-- Problem requirements --
At the line containing "IC2: NOT (in", begin an exact copy, and continue through the last line of the entries below. Leave out any pictures.
+++
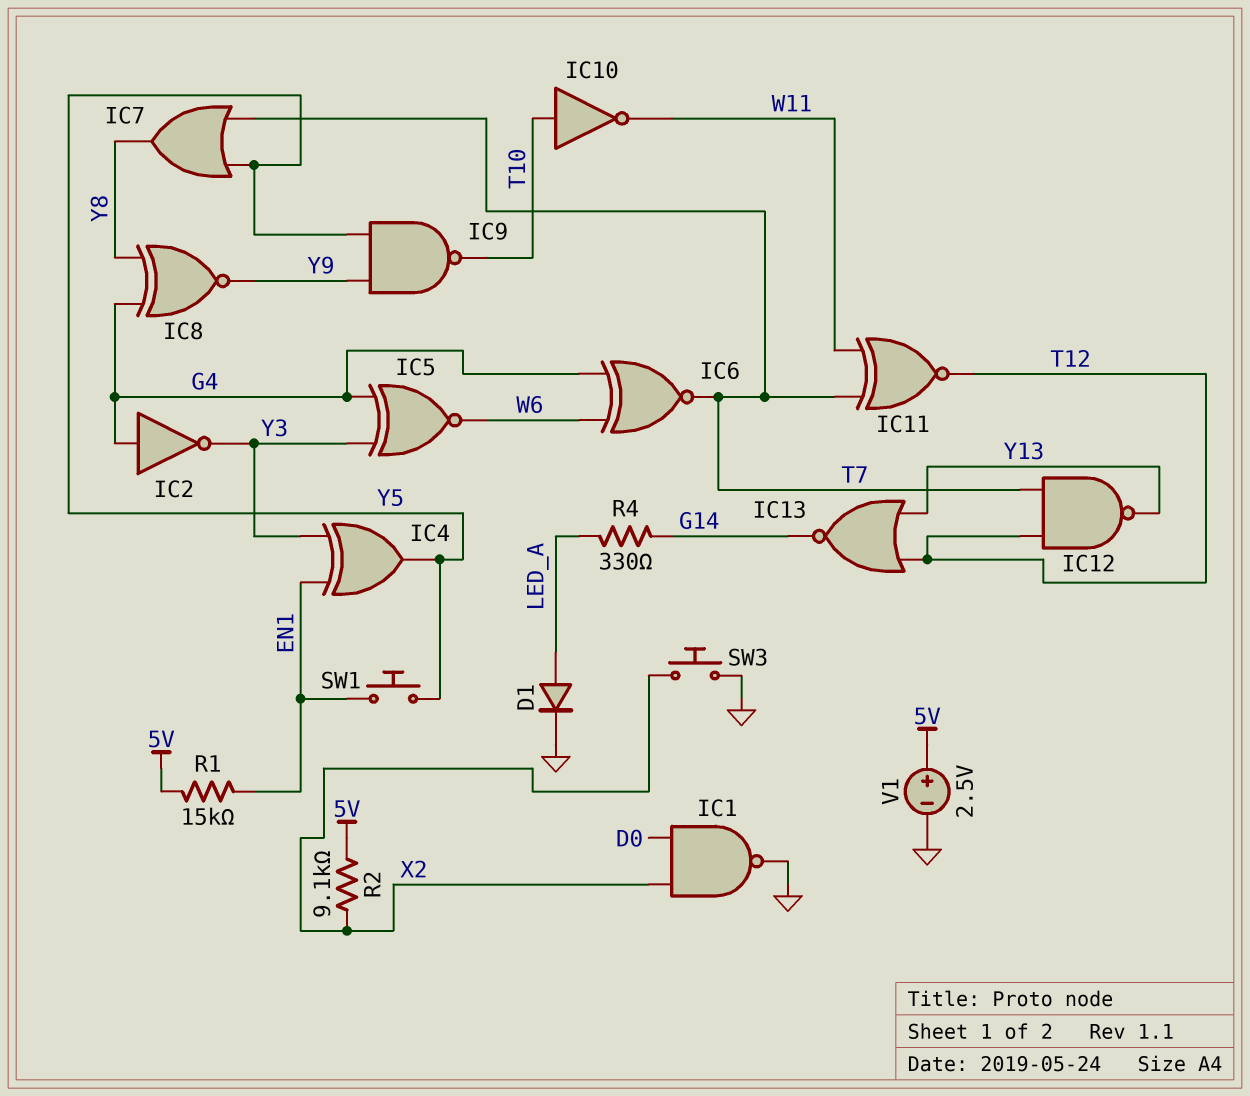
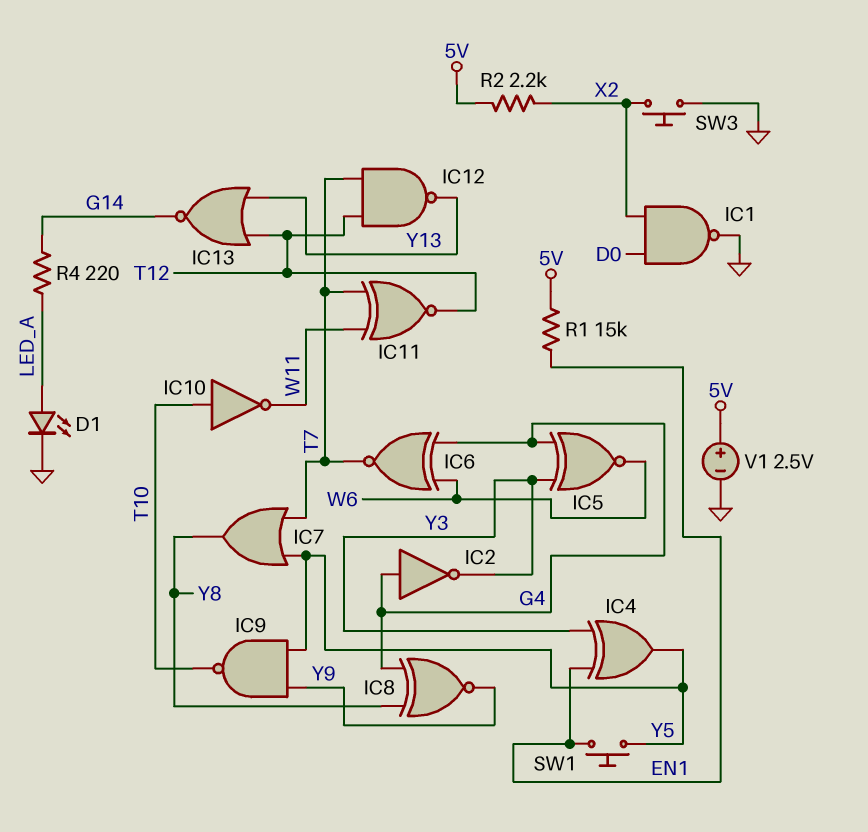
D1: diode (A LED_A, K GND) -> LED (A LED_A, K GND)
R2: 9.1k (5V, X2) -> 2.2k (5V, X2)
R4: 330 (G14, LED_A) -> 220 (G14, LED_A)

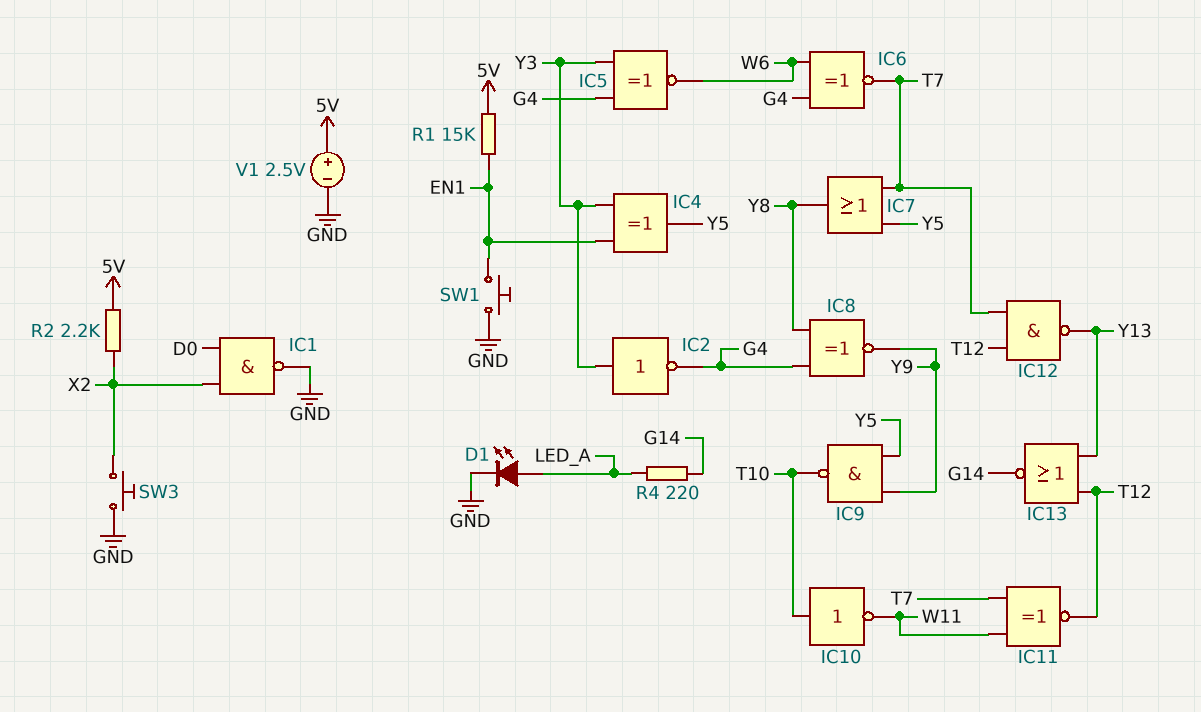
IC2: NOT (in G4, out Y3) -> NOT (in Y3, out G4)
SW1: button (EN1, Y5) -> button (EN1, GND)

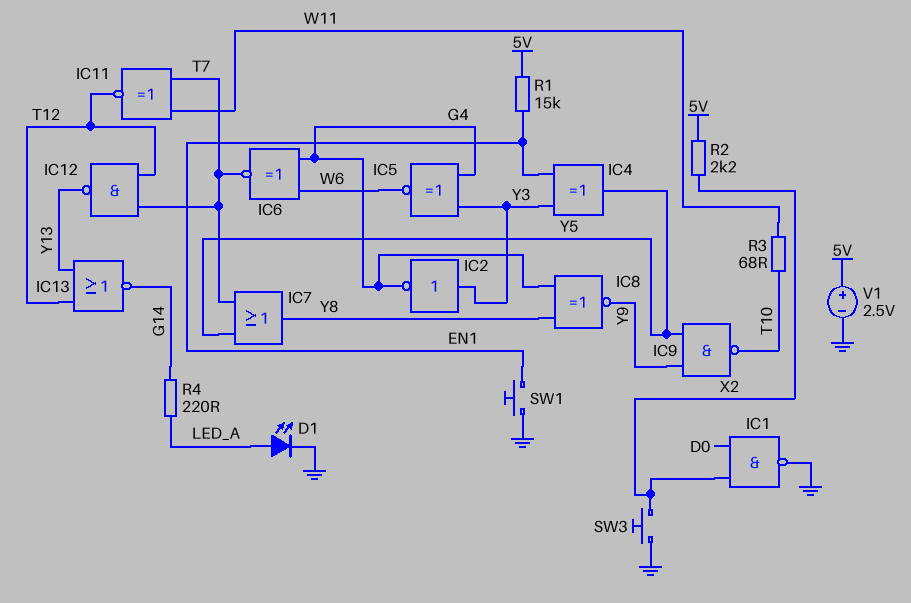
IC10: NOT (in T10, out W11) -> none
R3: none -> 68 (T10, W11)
+++
-- Completed task --
IC2: NOT (in G4, out Y3) -> NOT (in Y3, out G4)
SW1: button (EN1, Y5) -> button (EN1, GND)

IC10: NOT (in T10, out W11) -> none
R3: none -> 68 (T10, W11)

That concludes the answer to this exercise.